:: Stored data ::

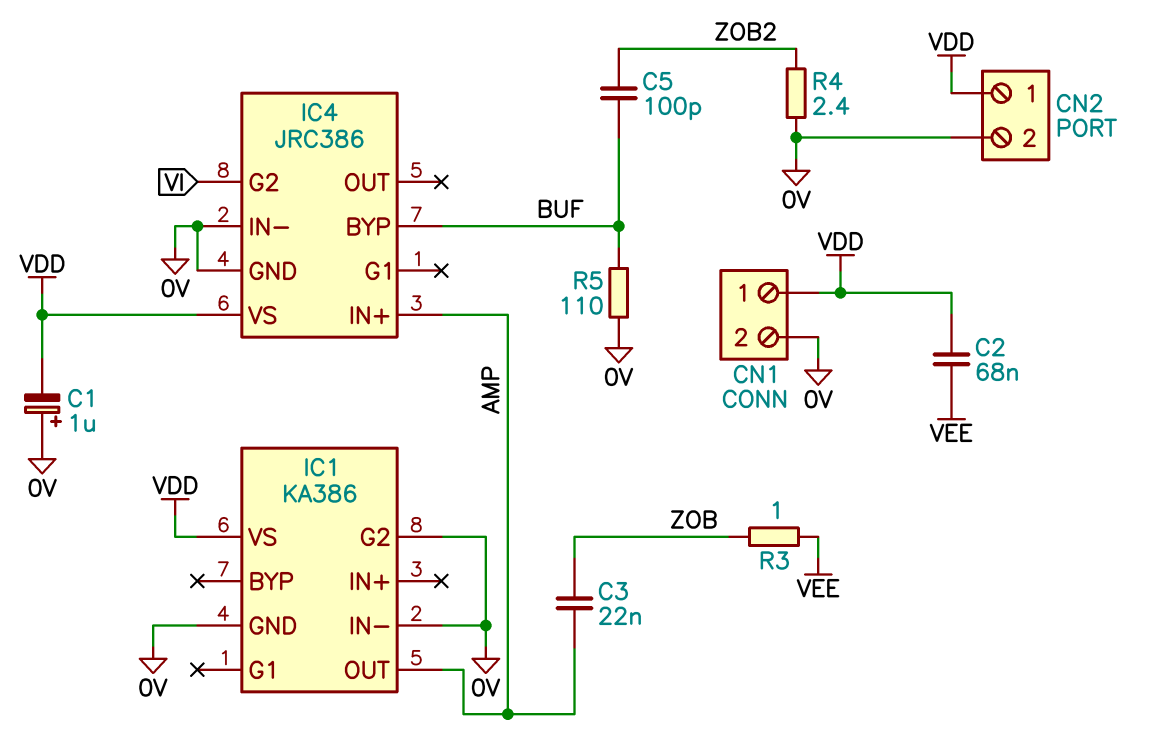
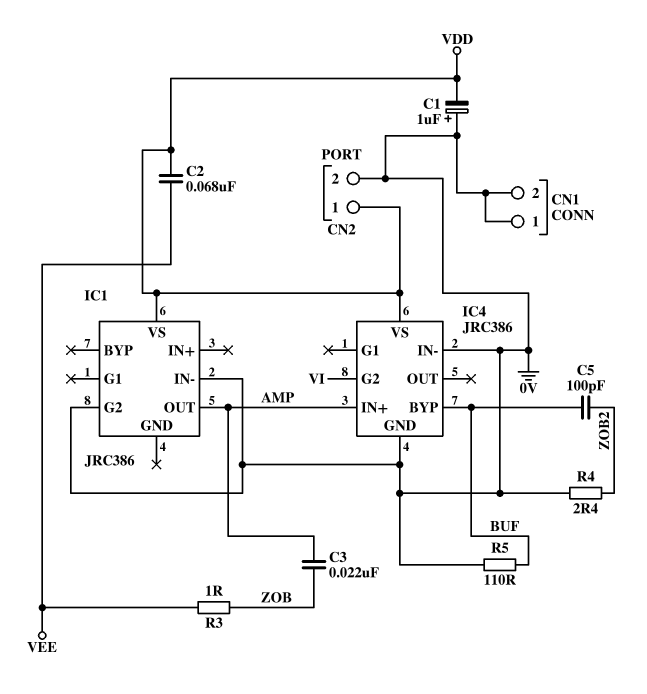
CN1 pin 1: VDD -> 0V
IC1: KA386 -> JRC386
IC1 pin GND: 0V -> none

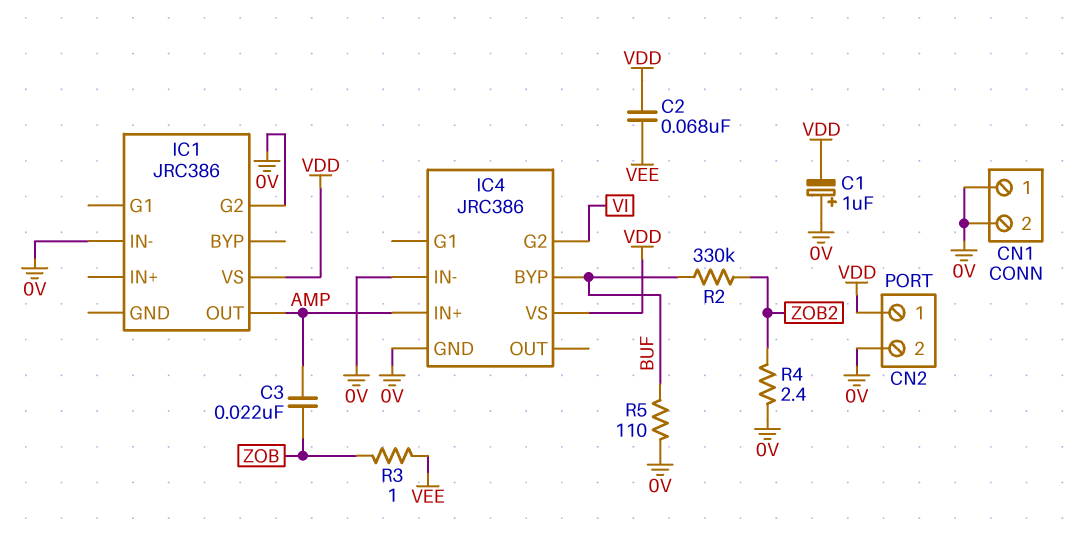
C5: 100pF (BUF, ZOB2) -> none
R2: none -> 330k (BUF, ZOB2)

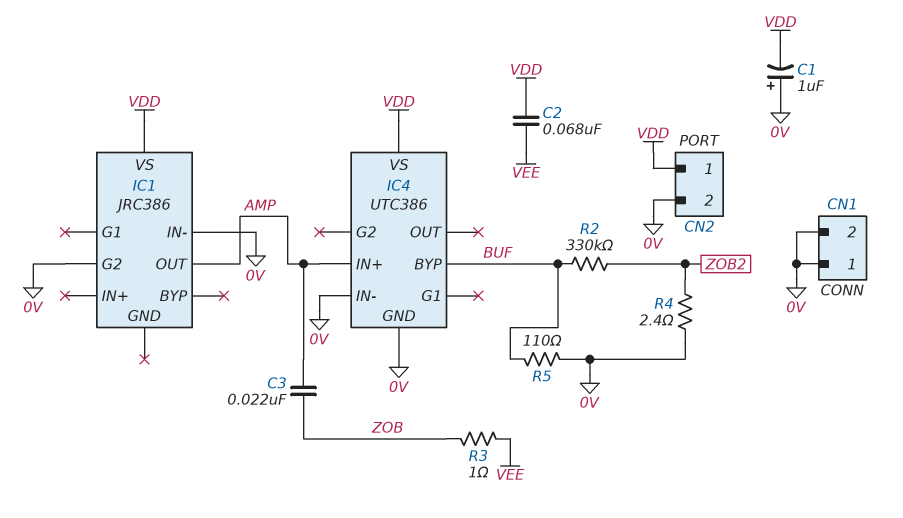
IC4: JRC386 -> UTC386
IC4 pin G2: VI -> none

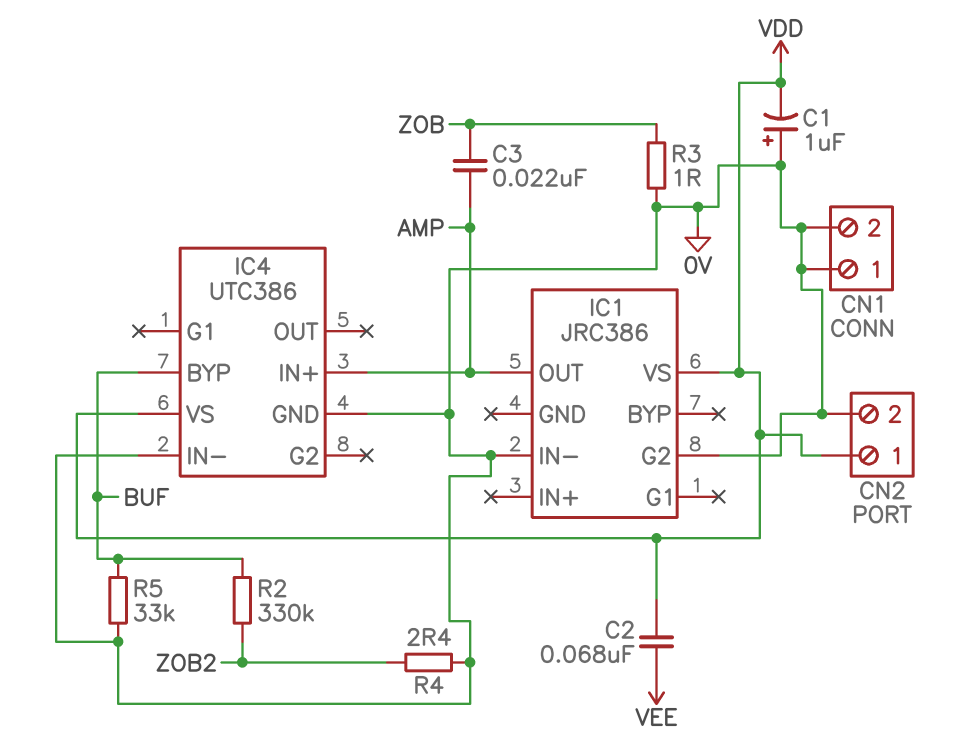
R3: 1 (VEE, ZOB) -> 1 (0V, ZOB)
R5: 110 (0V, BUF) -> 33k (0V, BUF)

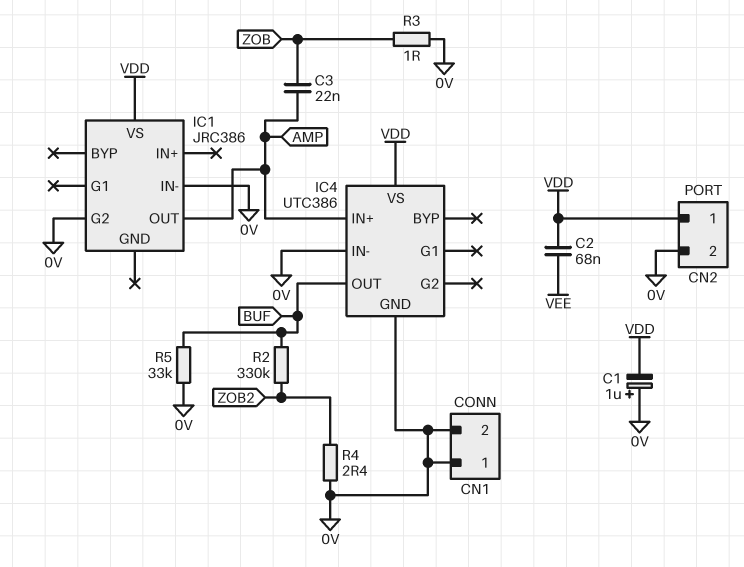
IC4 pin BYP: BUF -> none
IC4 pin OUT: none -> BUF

:::
:: Stored data ::

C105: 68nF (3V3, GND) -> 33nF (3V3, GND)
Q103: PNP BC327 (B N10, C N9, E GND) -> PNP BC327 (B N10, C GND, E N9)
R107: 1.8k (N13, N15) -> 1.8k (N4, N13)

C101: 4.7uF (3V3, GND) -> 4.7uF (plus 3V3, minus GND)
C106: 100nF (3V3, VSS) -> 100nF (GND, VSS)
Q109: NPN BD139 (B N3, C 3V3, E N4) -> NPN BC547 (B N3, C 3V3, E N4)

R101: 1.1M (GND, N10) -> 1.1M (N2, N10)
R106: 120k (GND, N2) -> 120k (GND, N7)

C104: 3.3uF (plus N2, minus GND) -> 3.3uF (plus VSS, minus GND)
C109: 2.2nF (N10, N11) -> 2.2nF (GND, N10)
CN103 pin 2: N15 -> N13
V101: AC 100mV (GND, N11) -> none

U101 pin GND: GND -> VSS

:::

• **What you should do**
Repeat exactly the lines above, from the line that contains "CN1 pin 1: VDD -> 0V" down through the line that contains "IC4 pin BYP: BUF -> none". Include both of those lines and none of the pictures.

• **Output for this task**
CN1 pin 1: VDD -> 0V
IC1: KA386 -> JRC386
IC1 pin GND: 0V -> none

C5: 100pF (BUF, ZOB2) -> none
R2: none -> 330k (BUF, ZOB2)

IC4: JRC386 -> UTC386
IC4 pin G2: VI -> none

R3: 1 (VEE, ZOB) -> 1 (0V, ZOB)
R5: 110 (0V, BUF) -> 33k (0V, BUF)

IC4 pin BYP: BUF -> none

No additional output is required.